ACTIVITY - Repeat the lines beginning at the one with "(790, 294) = (710, 260): green" and running to the end of the material, keeping the first and last of them, exactly as they appear.

DATA PROVIDED -
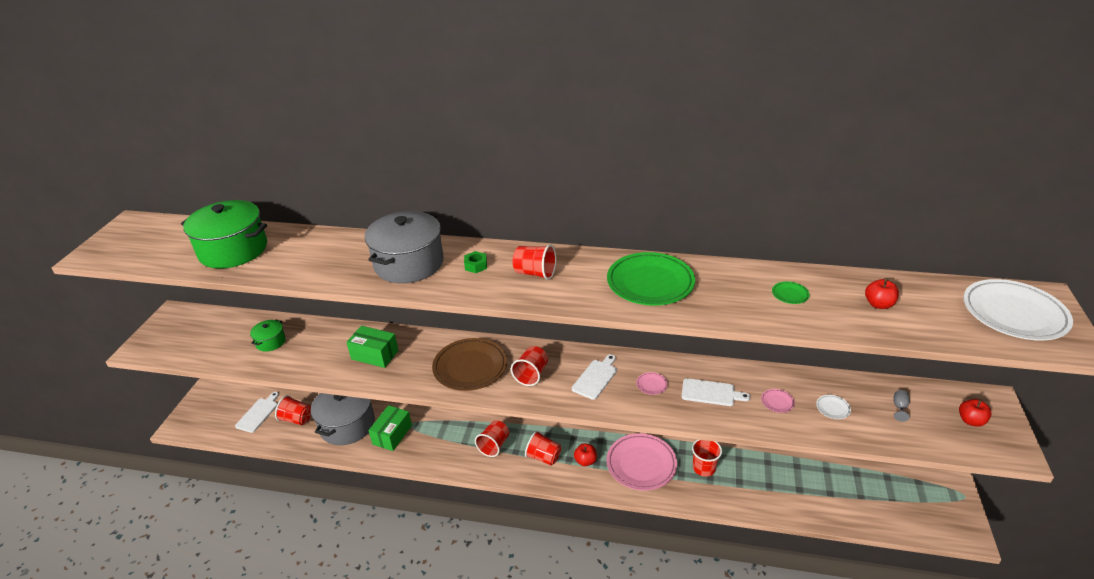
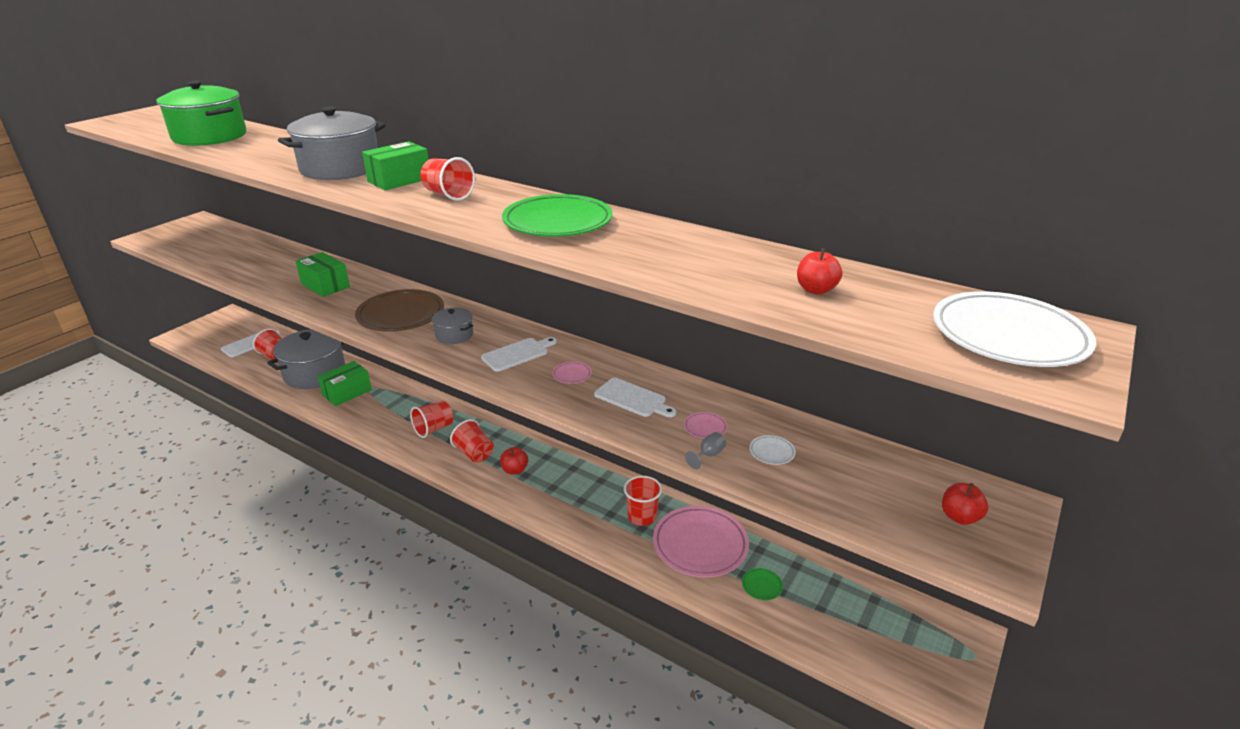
camera: 20 degrees right, 5 degrees down
(270, 342) = (249, 256): green pot -> none
(476, 266) = (399, 180): green nut -> green box
(531, 374) = (454, 335): red cup -> grey pot
(641, 464) = (573, 491): pink plate -> pink plate (700, 545)
(790, 294) = (710, 260): green plate -> green plate (762, 586)
(899, 407) = (865, 475): grey goblet -> grey goblet (708, 455)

WRITTEN RESPONSE -
(790, 294) = (710, 260): green plate -> green plate (762, 586)
(899, 407) = (865, 475): grey goblet -> grey goblet (708, 455)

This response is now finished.